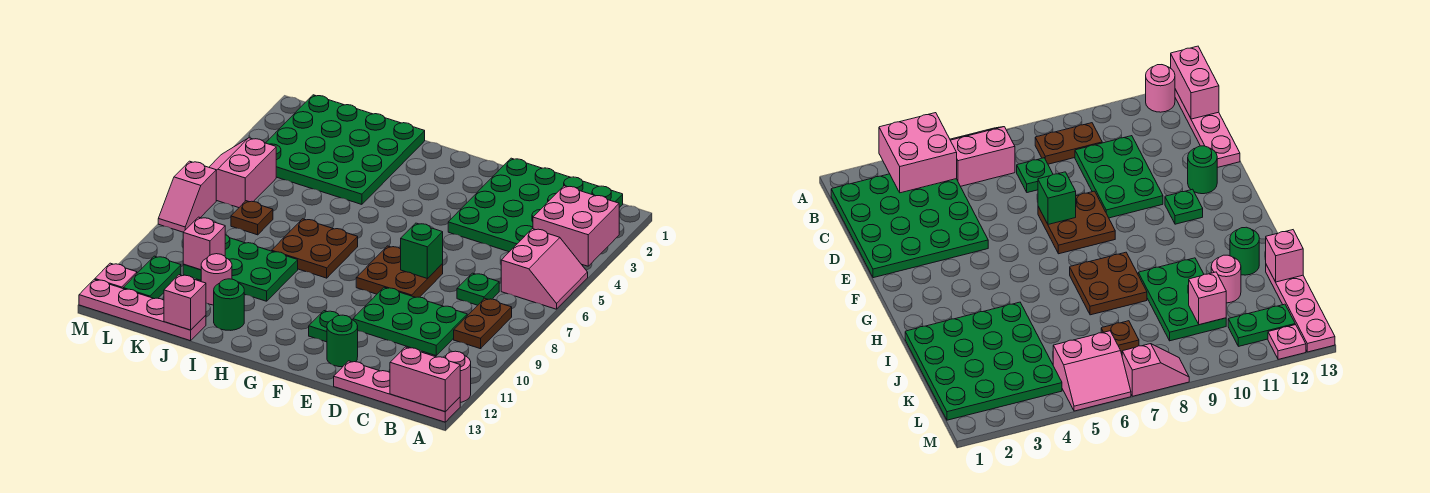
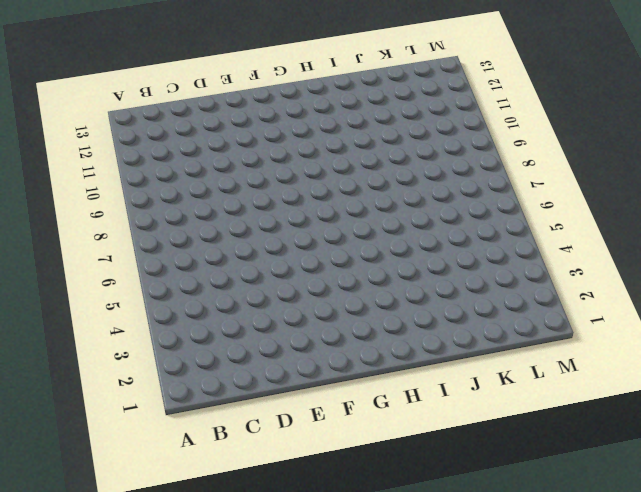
none -> pink slope A5:B6 level 1 top B
none -> pink round brick A12 level 1
none -> pink plate A13:D13 level 1

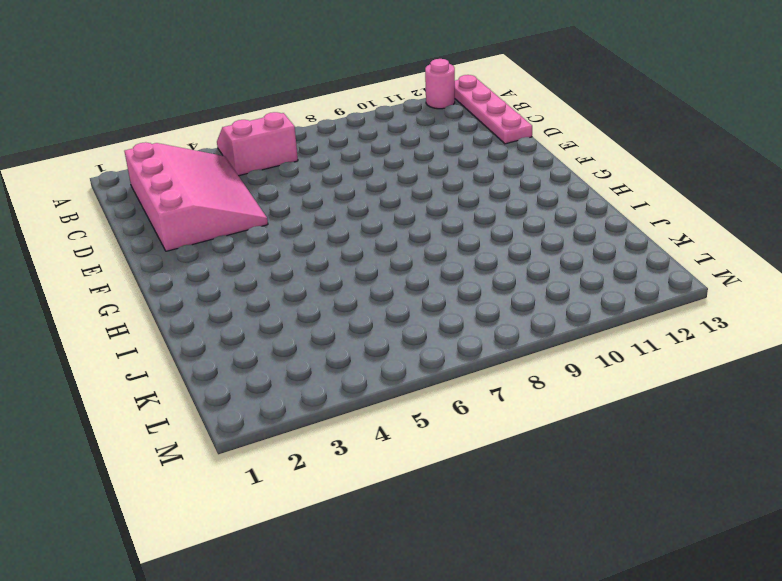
pink slope B2:E4 level 1 top 2 -> green plate B1:E4 level 1
none -> brown plate B8:B9 level 1
none -> green plate C7 level 1
none -> green plate C9:E10 level 1

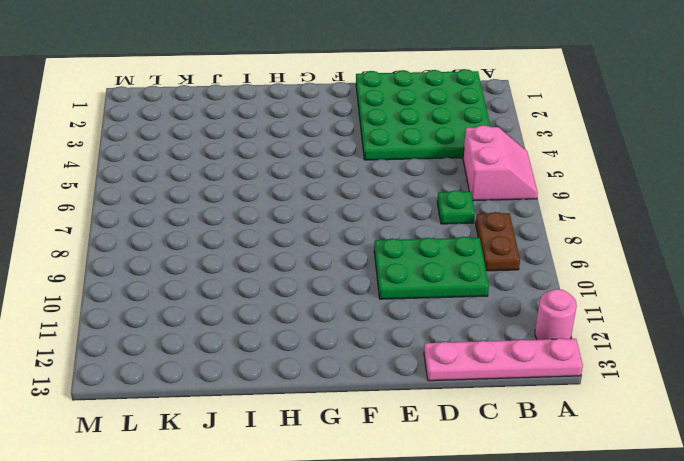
none -> brown plate E7:F8 level 1
none -> green round brick E12 level 1
none -> green plate F11 level 1

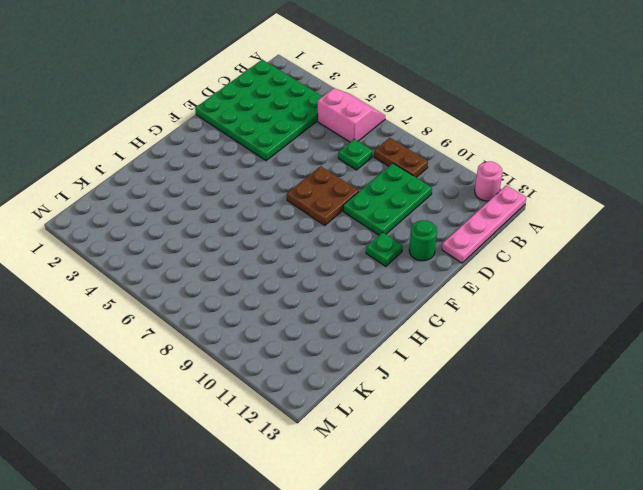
none -> brown plate H7:I8 level 1
none -> green plate I1:L4 level 1
none -> green plate I9:K10 level 1

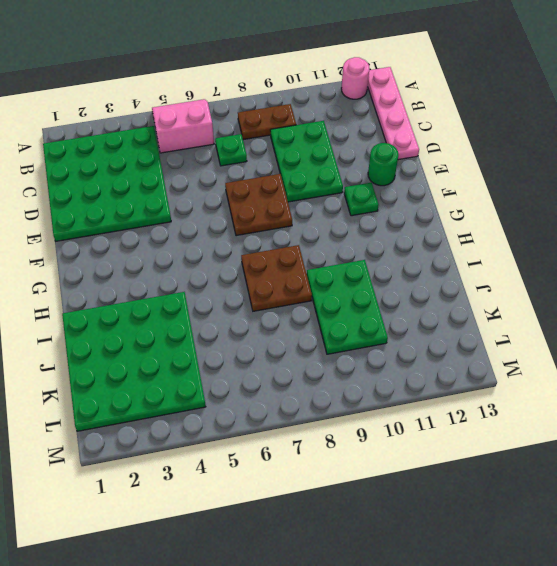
none -> green round brick I12 level 1
none -> pink round brick J11 level 1
none -> pink plate J13:M13 level 1

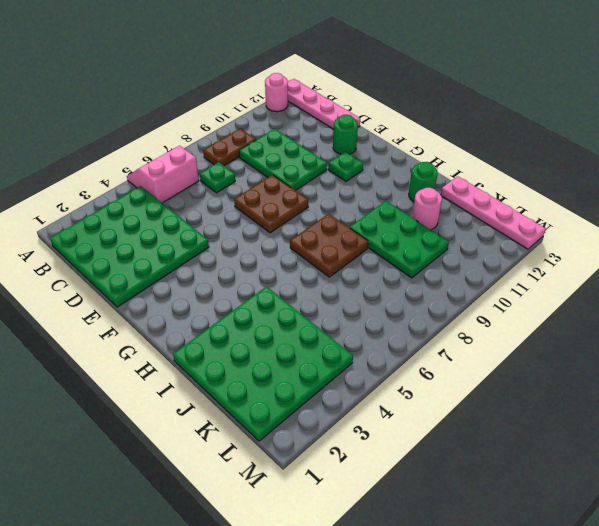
none -> brown plate K7 level 1
none -> pink slope L5:M6 level 1 top L
none -> green plate L11:L12 level 1

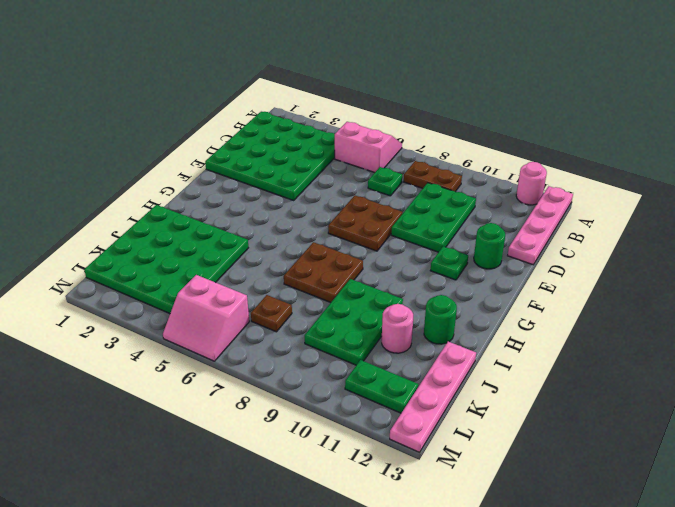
none -> pink slope M7:M8 level 1 top 7
none -> pink plate M12 level 1
none -> pink brick A3:B4 level 2

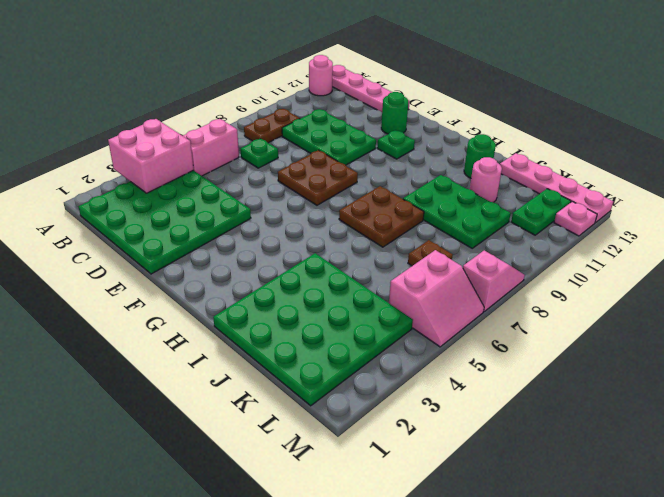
none -> pink brick A13:B13 level 2
none -> green brick E7 level 2
none -> pink brick J13 level 2

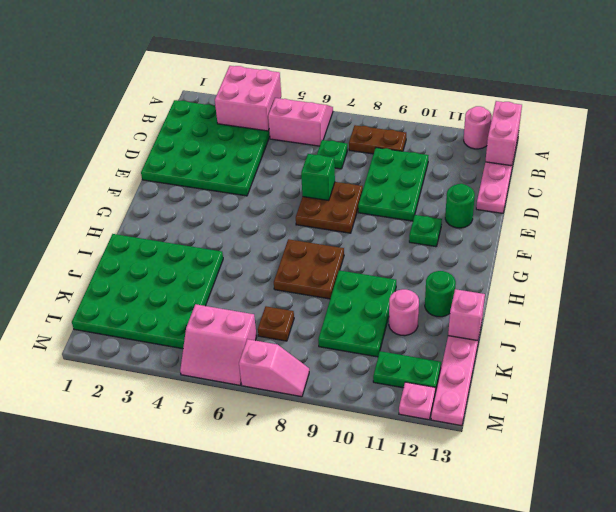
none -> pink brick K10 level 2

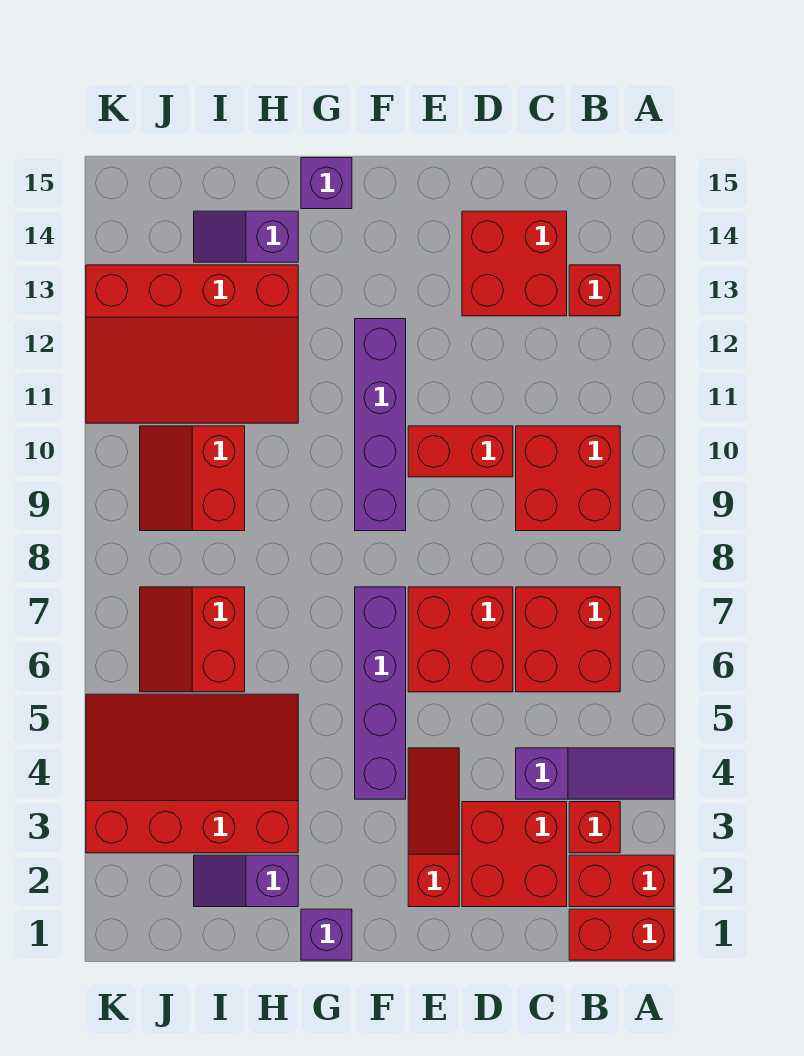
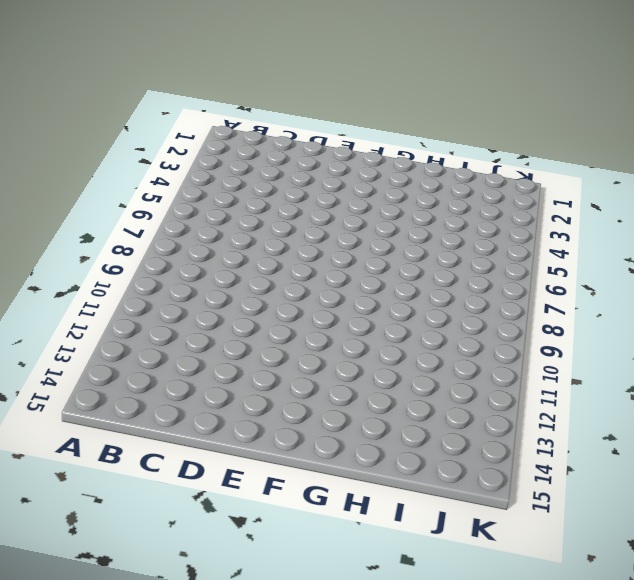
none -> red brick A1:B1 level 1
none -> red brick A2:B2 level 1
none -> purple slope A4:C4 level 1 top C

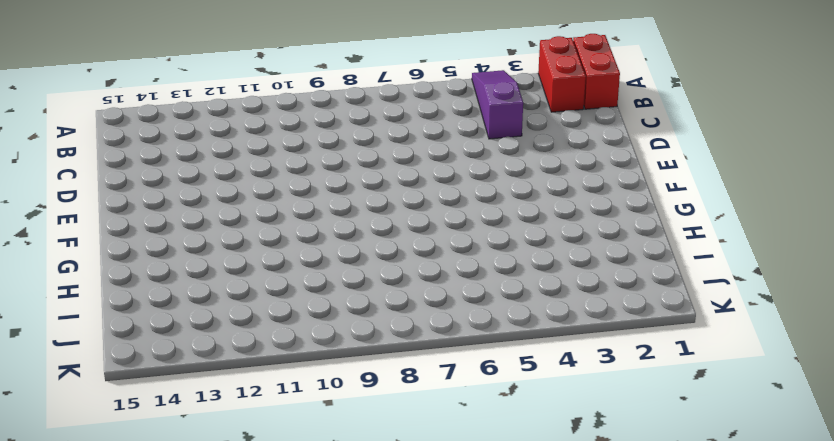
none -> red brick B3 level 1
none -> red brick B6:C7 level 1
none -> red brick B9:C10 level 1

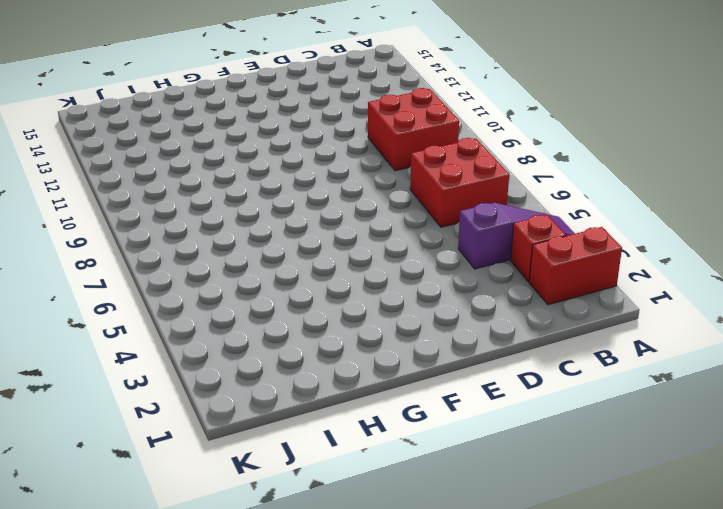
none -> red brick A1:B1 level 1
none -> red brick B13 level 1
none -> red brick C2:D3 level 1

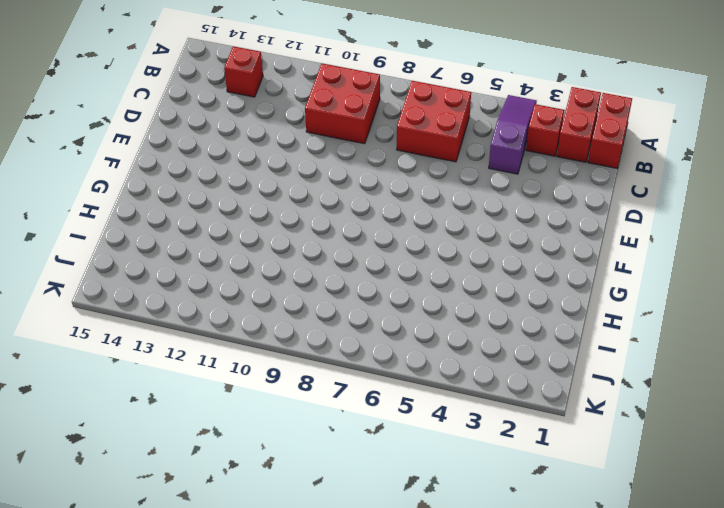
none -> red brick C2:D3 level 1
none -> red brick C13:D14 level 1
none -> red brick D6:E7 level 1

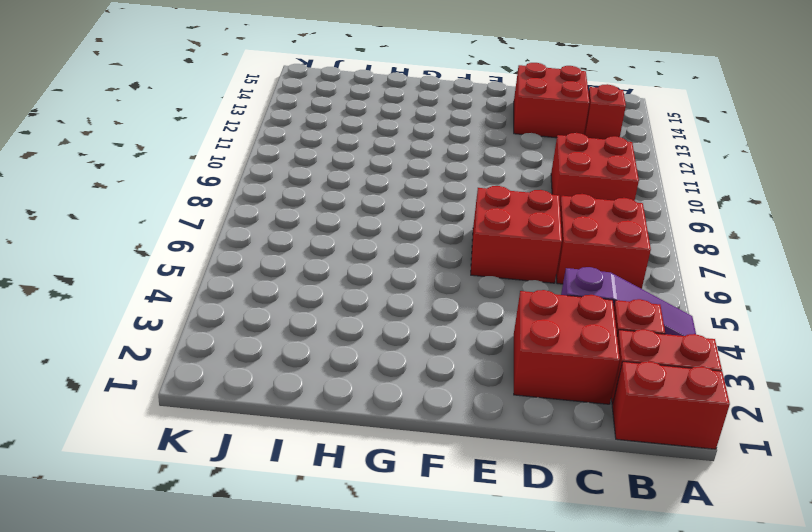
none -> red brick D10:E10 level 1
none -> red slope E2:E4 level 1 top 2
none -> purple brick F4:F7 level 1

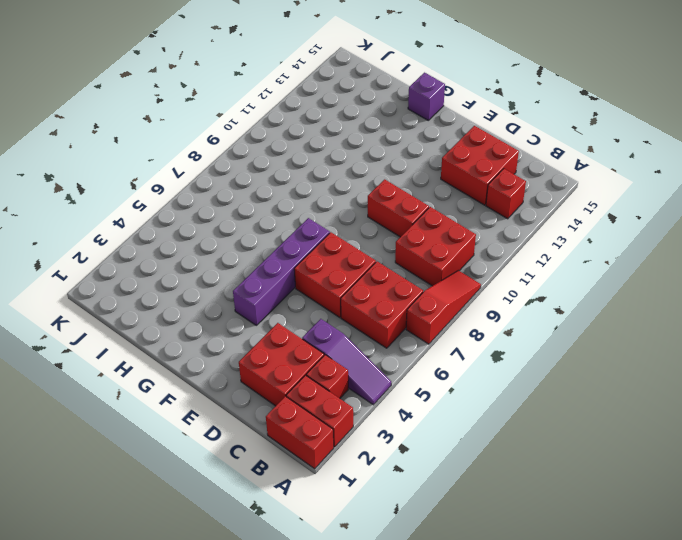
red slope A7:A9 level 1 top 7 -> red slope E2:E4 level 1 top 2
none -> purple brick F9:F12 level 1
none -> purple brick G1 level 1
none -> purple slope H2:I2 level 1 top H

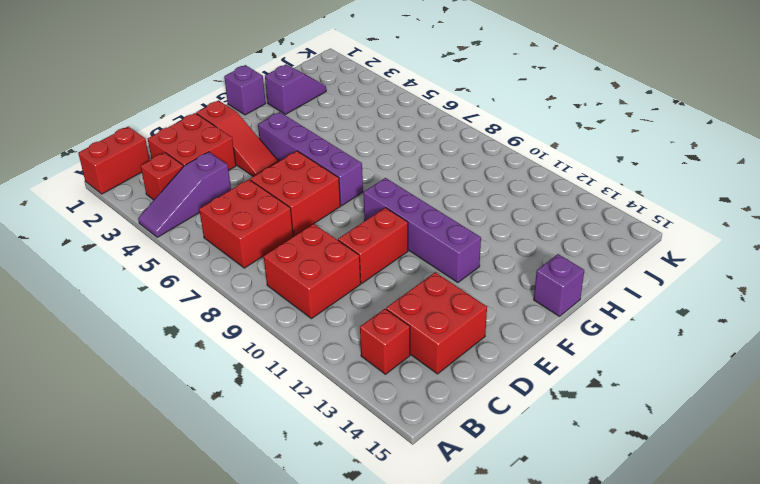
none -> red brick A2:B2 level 1
none -> red slope H3:K5 level 1 top 3
none -> red slope H11:K13 level 1 top 13

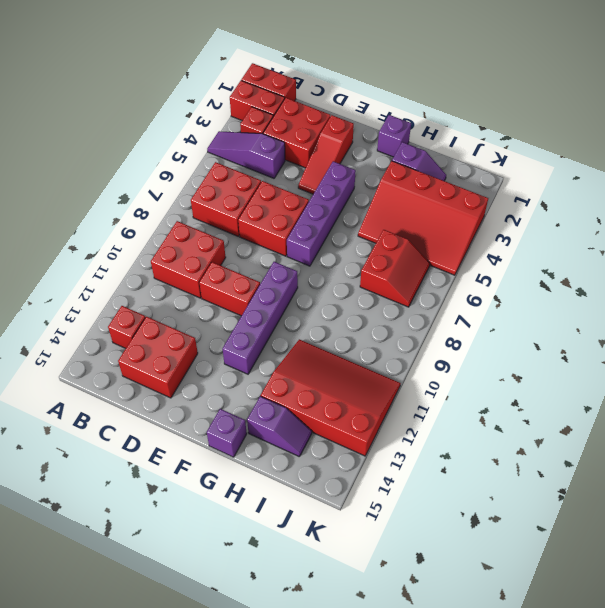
none -> red slope I9:J10 level 1 top I

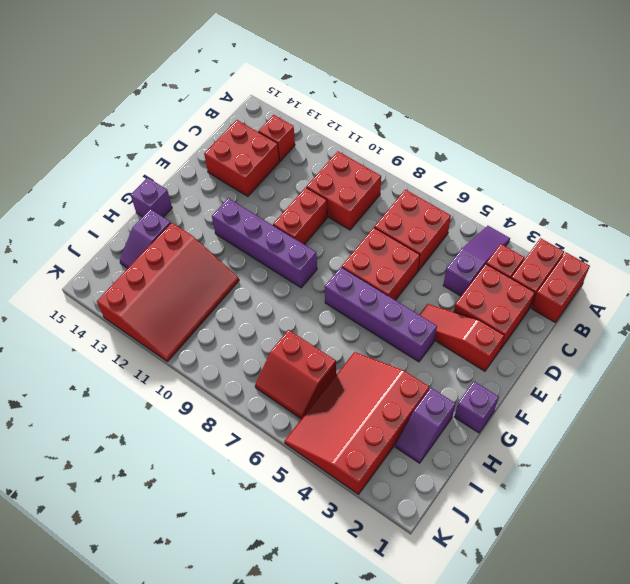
none -> red slope I9:J10 level 1 top I

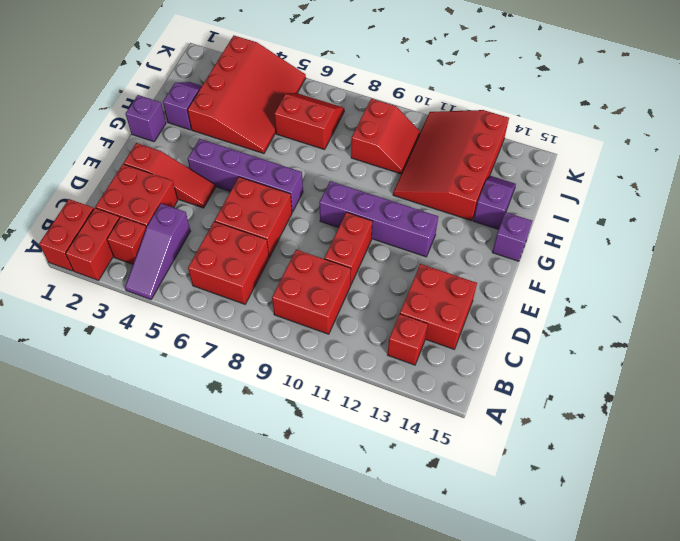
red slope I9:J10 level 1 top 9 -> red slope I9:J10 level 1 top I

------------------------------------------------

### Work order
Filter the data, keeping only the lines that contain "purple".

### Answer to this problem
none -> purple slope A4:C4 level 1 top C
none -> purple brick F4:F7 level 1
none -> purple brick F9:F12 level 1
none -> purple brick G1 level 1
none -> purple slope H2:I2 level 1 top H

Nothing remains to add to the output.